*Work to be completed:*
Below is a listing with pictures in it; transcribe exactly the lines from the one that has "lime brick E9" through the one that has "tan brick E2:E3", and omit those pictures.

*Material provided:*

··········

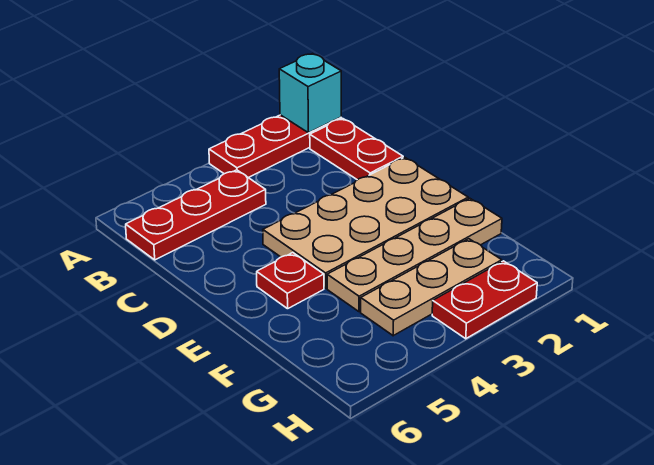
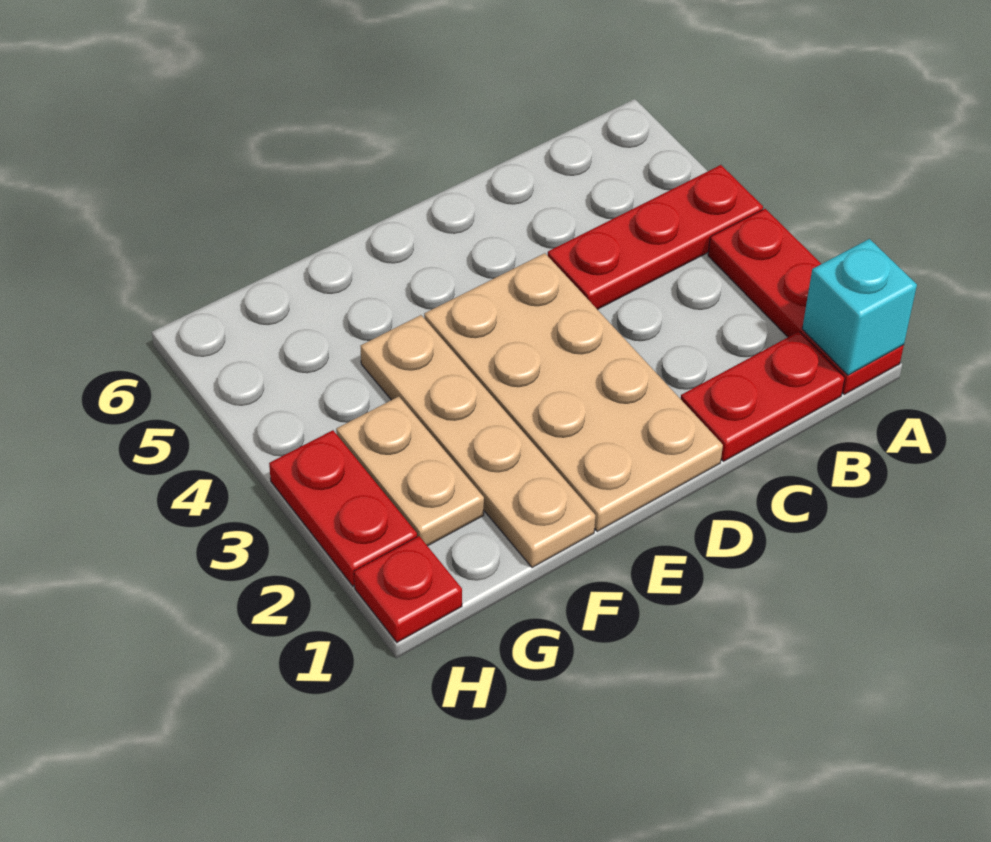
red plate B4:B6 level 1 -> red plate A4:C4 level 1
red plate E5 level 1 -> red plate H1 level 1
tan plate G2:G4 level 1 -> tan plate G2:G3 level 1

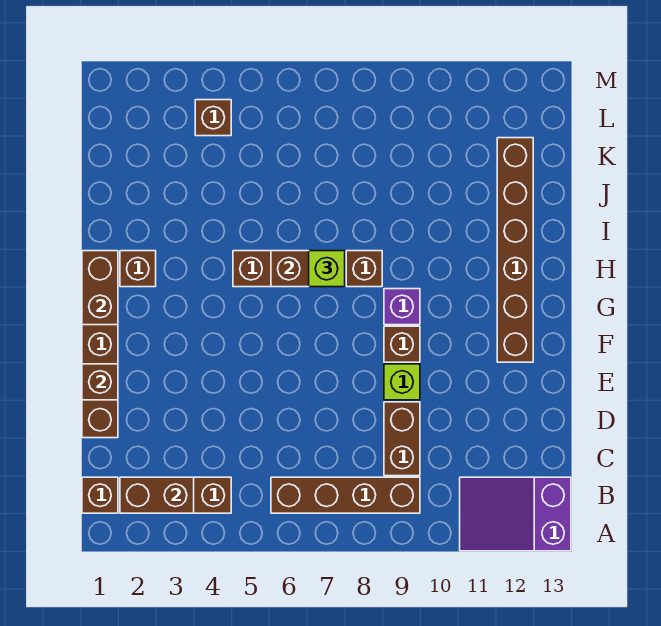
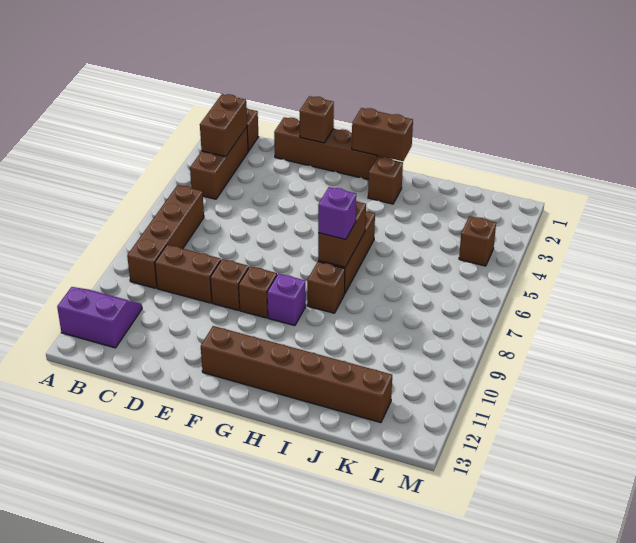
purple slope A11:B13 level 1 top 13 -> purple slope A11:B12 level 1 top 12
lime brick E9 level 1 -> brown brick E9 level 1
lime brick H7 level 3 -> purple brick H7 level 3

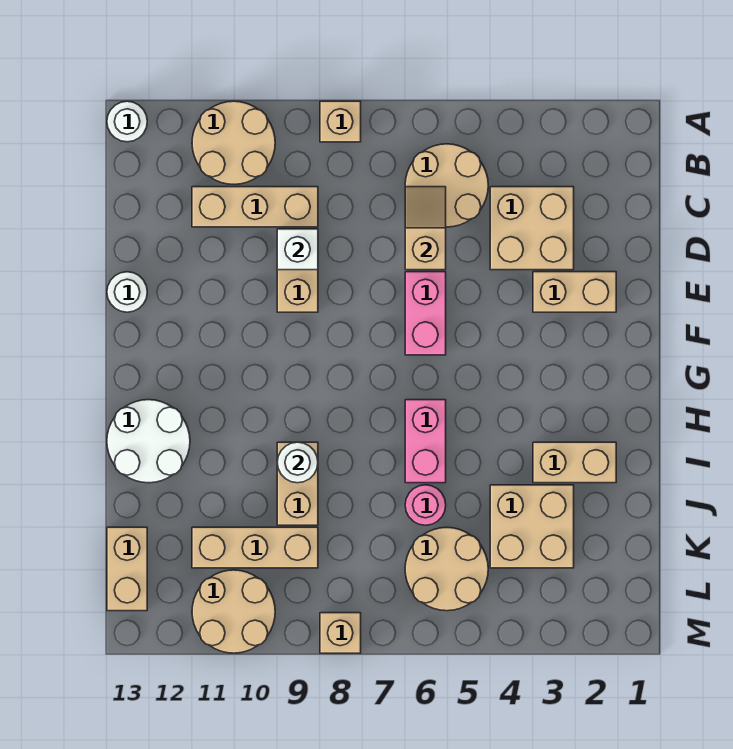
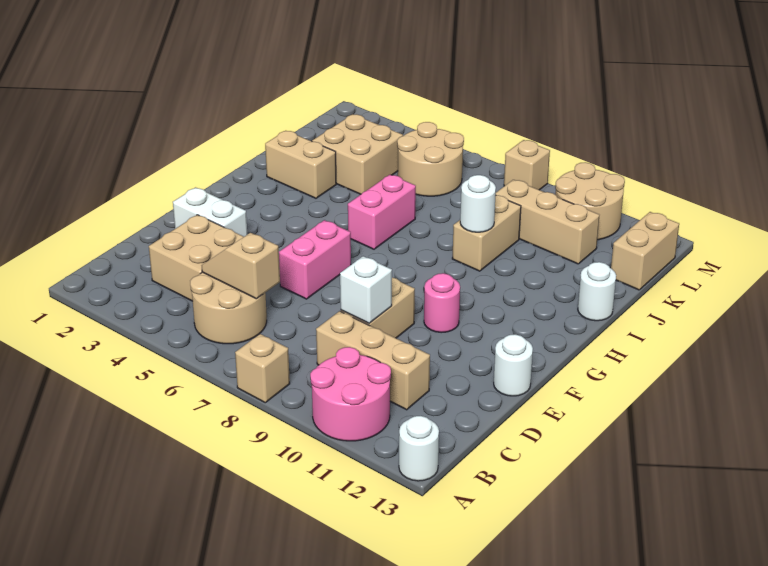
tan round brick A10:B11 level 1 -> pink round brick A10:B11 level 1
tan slope C6:D6 level 2 top D -> tan slope C5:C6 level 2 top 6
tan brick E2:E3 level 1 -> white brick E2:E3 level 1
white round brick H12:I13 level 1 -> white round brick I13 level 1
pink round brick J6 level 1 -> pink round brick F10 level 1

··········

*Response area:*
lime brick E9 level 1 -> brown brick E9 level 1
lime brick H7 level 3 -> purple brick H7 level 3

tan round brick A10:B11 level 1 -> pink round brick A10:B11 level 1
tan slope C6:D6 level 2 top D -> tan slope C5:C6 level 2 top 6
tan brick E2:E3 level 1 -> white brick E2:E3 level 1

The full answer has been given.